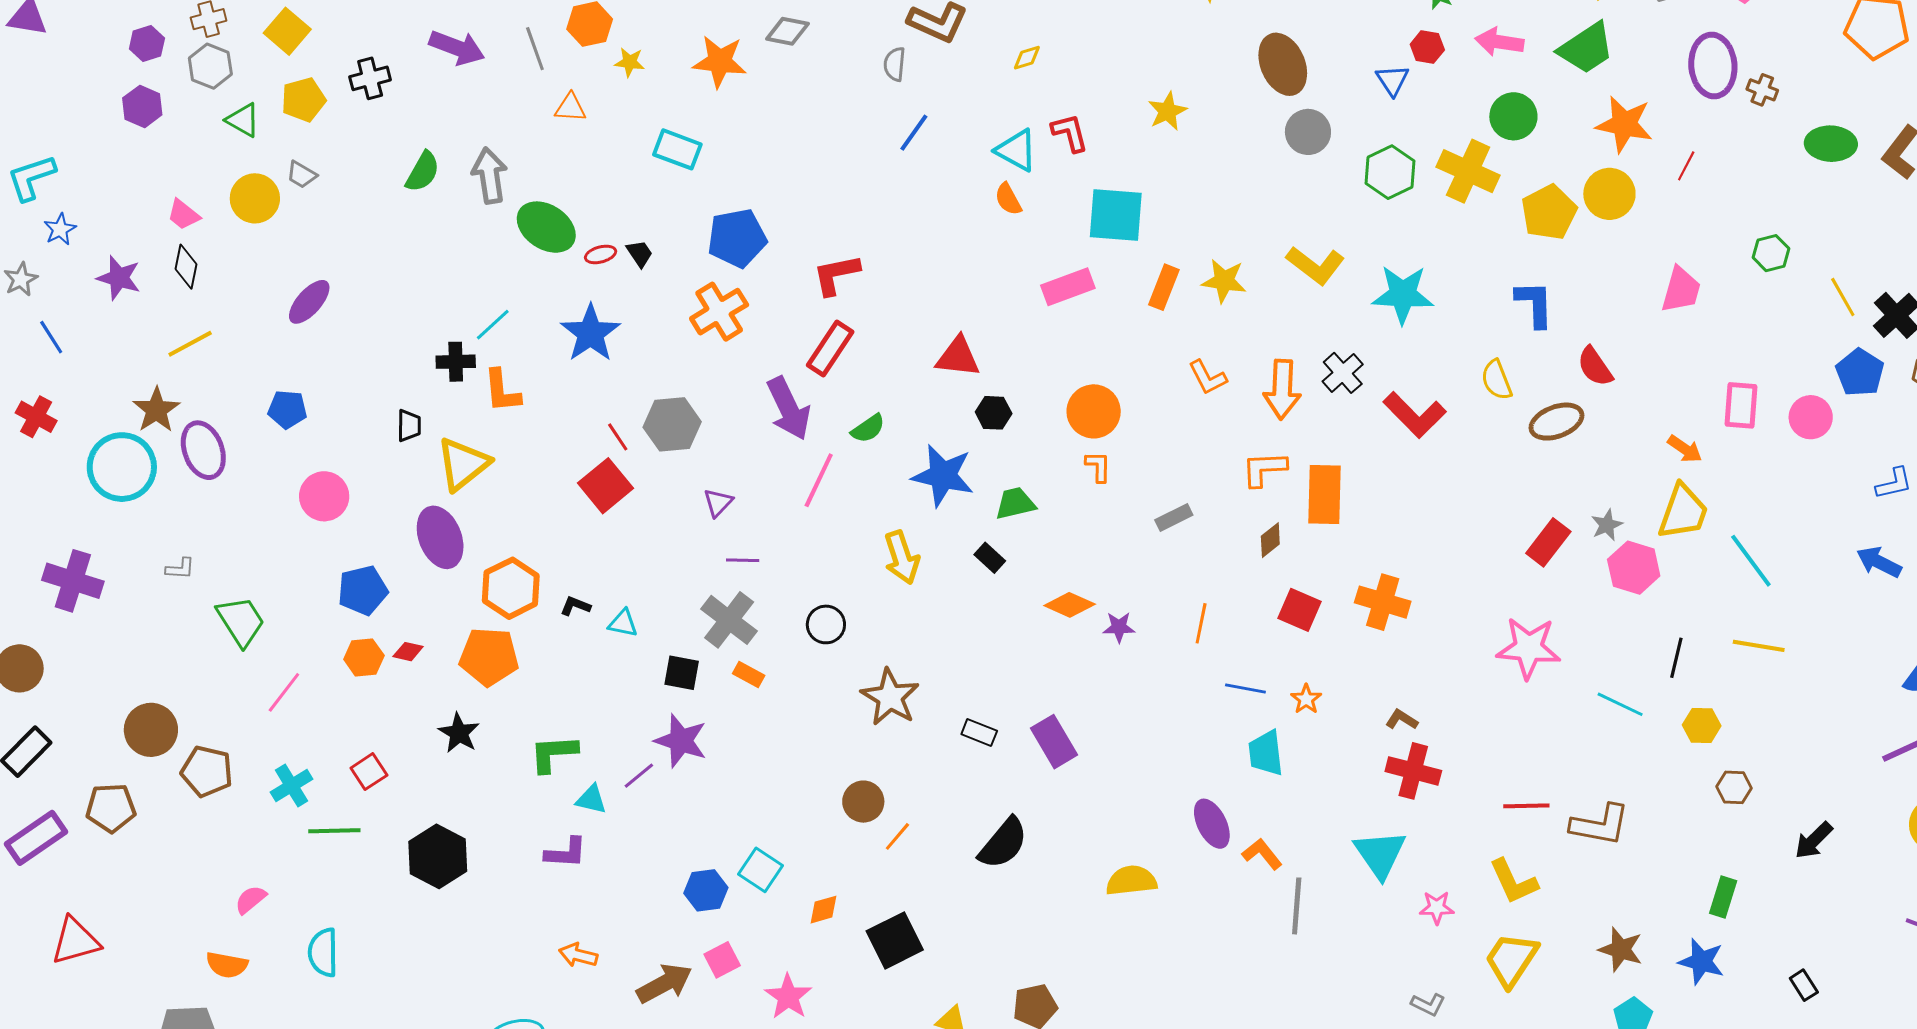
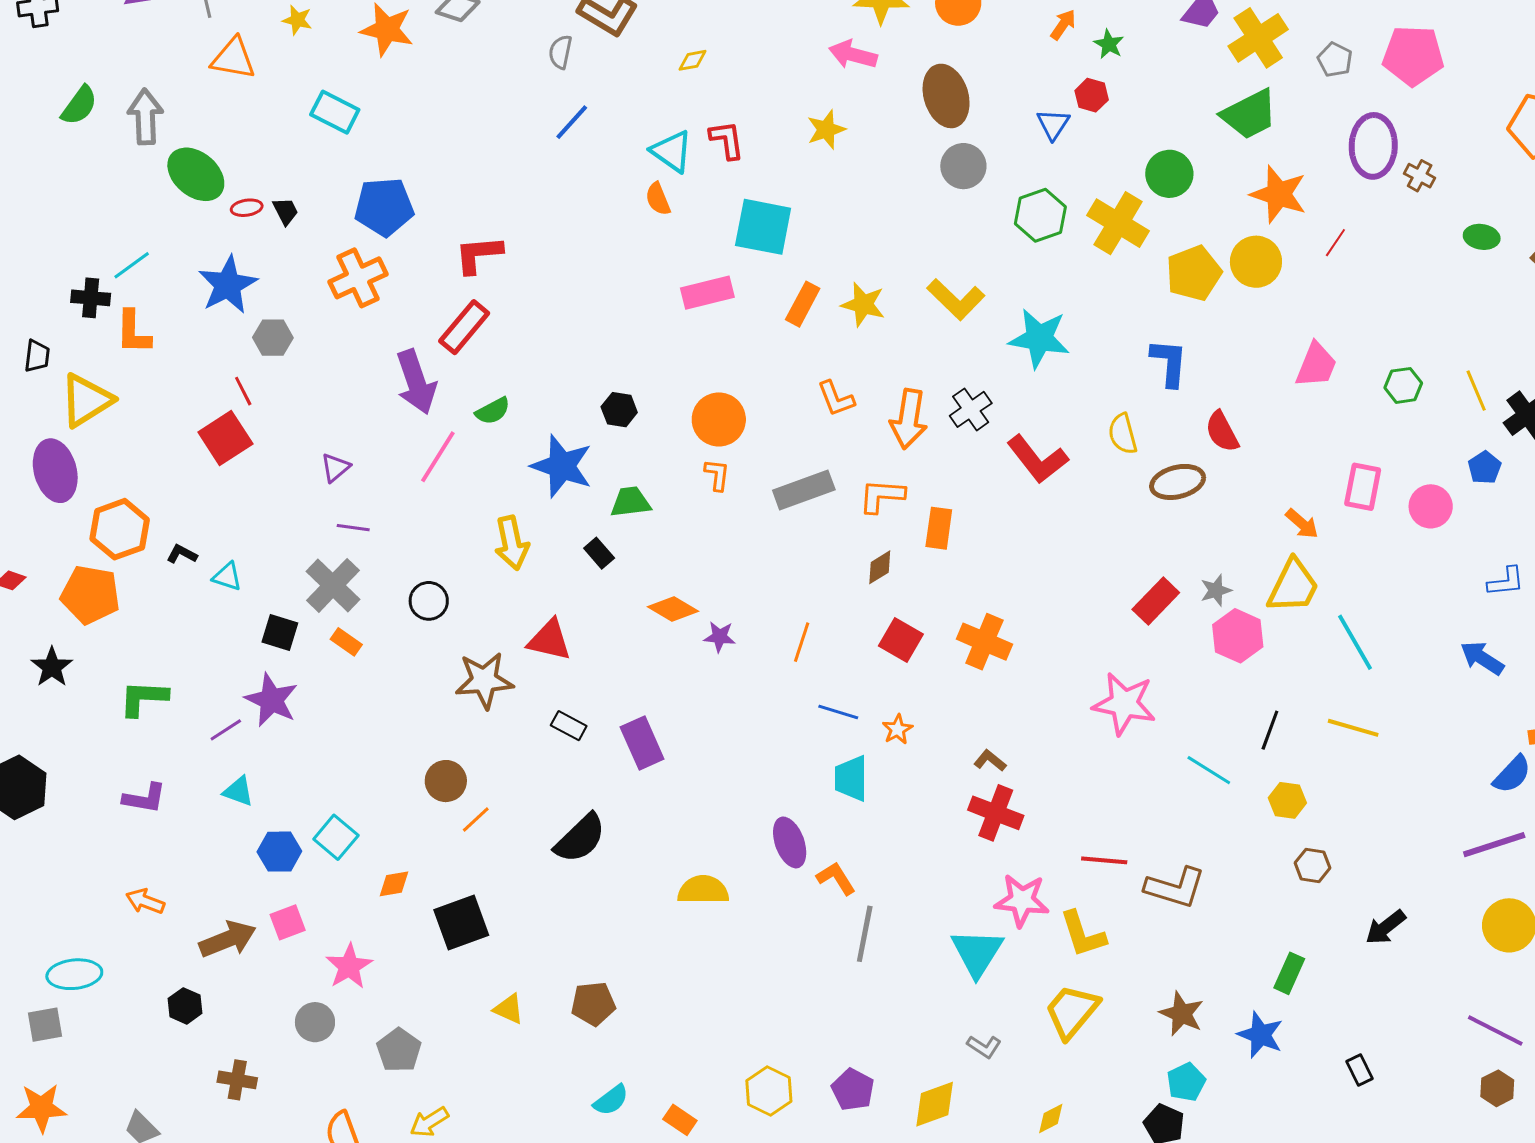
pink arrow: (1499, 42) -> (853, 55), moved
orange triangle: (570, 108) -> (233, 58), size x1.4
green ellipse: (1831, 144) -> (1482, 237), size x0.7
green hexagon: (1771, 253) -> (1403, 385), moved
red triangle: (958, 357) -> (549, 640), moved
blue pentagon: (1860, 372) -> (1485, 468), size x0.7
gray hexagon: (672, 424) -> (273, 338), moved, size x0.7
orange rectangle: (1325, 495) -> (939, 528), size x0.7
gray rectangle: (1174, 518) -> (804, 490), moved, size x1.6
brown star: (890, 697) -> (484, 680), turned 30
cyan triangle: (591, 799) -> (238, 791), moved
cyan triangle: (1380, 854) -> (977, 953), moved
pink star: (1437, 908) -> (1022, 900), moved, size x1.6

----

## TASK STATEMENT:
When you reproduce the data shown above, keep each line exact and omit every picture.

## EXERCISE RESULT:
pink arrow: (1499, 42) -> (853, 55), moved
orange triangle: (570, 108) -> (233, 58), size x1.4
green ellipse: (1831, 144) -> (1482, 237), size x0.7
green hexagon: (1771, 253) -> (1403, 385), moved
red triangle: (958, 357) -> (549, 640), moved
blue pentagon: (1860, 372) -> (1485, 468), size x0.7
gray hexagon: (672, 424) -> (273, 338), moved, size x0.7
orange rectangle: (1325, 495) -> (939, 528), size x0.7
gray rectangle: (1174, 518) -> (804, 490), moved, size x1.6
brown star: (890, 697) -> (484, 680), turned 30
cyan triangle: (591, 799) -> (238, 791), moved
cyan triangle: (1380, 854) -> (977, 953), moved
pink star: (1437, 908) -> (1022, 900), moved, size x1.6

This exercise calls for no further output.